**What is required:**
Take from the listing each line that has the string "pawn".
* * * * * * *
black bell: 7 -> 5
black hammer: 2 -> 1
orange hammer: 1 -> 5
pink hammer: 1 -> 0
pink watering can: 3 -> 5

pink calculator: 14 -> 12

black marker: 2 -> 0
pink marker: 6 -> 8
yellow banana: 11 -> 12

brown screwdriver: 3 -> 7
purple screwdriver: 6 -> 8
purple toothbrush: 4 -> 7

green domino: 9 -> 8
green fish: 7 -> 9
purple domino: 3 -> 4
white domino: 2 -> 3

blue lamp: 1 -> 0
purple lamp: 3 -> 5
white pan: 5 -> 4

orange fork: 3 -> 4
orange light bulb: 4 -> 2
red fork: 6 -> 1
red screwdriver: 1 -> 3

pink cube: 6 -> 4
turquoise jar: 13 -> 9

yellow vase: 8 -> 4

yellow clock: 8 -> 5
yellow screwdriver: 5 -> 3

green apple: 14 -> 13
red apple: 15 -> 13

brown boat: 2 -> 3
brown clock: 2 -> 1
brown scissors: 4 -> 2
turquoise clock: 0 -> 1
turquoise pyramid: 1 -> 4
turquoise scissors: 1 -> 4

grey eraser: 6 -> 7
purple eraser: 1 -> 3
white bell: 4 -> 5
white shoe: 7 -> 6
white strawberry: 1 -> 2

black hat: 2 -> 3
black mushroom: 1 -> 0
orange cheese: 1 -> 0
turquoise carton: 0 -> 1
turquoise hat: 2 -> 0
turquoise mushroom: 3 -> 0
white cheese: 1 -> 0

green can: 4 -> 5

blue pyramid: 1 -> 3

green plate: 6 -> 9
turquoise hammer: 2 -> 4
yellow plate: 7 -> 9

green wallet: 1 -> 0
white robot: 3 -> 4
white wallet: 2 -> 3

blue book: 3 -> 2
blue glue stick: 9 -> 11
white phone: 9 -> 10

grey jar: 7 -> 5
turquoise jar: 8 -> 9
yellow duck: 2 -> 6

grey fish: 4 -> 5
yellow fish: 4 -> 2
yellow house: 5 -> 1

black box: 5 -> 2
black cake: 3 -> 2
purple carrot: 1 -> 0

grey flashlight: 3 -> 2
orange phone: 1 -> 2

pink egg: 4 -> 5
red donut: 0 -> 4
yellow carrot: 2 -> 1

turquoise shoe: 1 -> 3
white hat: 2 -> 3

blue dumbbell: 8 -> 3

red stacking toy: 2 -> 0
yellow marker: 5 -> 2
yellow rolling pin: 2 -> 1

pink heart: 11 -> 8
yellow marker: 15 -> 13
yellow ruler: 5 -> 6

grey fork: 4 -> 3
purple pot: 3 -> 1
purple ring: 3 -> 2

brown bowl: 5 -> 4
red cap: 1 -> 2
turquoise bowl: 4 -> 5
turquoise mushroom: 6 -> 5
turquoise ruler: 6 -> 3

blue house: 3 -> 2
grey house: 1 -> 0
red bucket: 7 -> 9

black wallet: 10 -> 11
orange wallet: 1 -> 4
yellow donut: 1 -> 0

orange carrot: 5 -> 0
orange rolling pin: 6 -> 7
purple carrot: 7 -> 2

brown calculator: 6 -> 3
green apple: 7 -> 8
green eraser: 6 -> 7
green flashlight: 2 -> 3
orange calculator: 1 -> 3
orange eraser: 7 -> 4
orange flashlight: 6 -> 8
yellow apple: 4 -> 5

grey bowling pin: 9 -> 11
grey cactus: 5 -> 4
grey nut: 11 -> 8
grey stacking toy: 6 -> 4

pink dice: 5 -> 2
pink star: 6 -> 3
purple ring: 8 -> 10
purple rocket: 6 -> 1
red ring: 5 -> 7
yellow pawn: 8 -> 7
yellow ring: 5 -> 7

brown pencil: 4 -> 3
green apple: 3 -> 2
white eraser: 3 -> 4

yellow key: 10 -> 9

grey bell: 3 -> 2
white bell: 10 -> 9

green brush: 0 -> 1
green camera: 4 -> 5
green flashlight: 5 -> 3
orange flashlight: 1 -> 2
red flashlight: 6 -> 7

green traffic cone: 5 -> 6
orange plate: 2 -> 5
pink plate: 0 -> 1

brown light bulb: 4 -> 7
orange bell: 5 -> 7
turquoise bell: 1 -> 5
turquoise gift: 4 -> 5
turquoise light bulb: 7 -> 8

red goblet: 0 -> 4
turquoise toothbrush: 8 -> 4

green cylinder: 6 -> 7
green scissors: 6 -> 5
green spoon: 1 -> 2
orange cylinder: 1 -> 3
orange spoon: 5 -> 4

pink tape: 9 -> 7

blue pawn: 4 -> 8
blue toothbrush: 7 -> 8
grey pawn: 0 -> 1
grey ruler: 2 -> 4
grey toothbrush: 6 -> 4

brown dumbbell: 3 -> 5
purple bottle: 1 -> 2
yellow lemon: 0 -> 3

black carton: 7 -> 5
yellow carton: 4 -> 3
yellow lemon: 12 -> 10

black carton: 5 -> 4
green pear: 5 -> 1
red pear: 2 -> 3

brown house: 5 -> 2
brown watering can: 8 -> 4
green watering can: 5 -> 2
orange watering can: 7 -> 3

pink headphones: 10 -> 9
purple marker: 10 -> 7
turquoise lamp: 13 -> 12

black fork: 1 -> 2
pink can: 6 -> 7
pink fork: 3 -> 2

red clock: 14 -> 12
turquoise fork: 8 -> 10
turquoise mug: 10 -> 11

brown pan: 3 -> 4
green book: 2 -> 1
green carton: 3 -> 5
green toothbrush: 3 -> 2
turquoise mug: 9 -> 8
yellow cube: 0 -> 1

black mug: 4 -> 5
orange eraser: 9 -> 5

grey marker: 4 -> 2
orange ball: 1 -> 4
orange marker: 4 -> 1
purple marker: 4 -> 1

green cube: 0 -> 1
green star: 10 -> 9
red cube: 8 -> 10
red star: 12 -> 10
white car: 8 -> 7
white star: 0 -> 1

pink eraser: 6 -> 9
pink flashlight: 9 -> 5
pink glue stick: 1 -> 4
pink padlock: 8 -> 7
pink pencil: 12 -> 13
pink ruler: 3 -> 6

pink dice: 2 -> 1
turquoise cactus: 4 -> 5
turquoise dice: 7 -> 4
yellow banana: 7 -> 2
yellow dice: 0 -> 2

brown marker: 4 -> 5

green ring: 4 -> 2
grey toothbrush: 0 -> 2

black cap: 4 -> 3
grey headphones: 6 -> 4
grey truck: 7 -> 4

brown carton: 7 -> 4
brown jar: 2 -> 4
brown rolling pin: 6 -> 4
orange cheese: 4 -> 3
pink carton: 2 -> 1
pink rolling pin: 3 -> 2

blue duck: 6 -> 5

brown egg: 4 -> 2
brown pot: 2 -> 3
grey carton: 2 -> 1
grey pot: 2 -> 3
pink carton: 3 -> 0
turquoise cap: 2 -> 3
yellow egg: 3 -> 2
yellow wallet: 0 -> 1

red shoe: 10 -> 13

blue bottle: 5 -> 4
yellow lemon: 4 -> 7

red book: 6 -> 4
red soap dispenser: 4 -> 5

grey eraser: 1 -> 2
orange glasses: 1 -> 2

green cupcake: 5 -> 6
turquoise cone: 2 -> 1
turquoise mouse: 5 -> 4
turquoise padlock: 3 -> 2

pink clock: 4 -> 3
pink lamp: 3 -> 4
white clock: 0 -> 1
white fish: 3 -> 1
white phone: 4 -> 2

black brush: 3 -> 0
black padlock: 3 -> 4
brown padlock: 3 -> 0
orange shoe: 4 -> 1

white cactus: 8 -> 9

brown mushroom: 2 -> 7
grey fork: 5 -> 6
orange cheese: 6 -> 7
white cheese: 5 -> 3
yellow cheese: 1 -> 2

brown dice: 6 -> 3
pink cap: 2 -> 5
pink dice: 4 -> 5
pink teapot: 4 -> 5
* * * * * * *
**Your response:**
yellow pawn: 8 -> 7
blue pawn: 4 -> 8
grey pawn: 0 -> 1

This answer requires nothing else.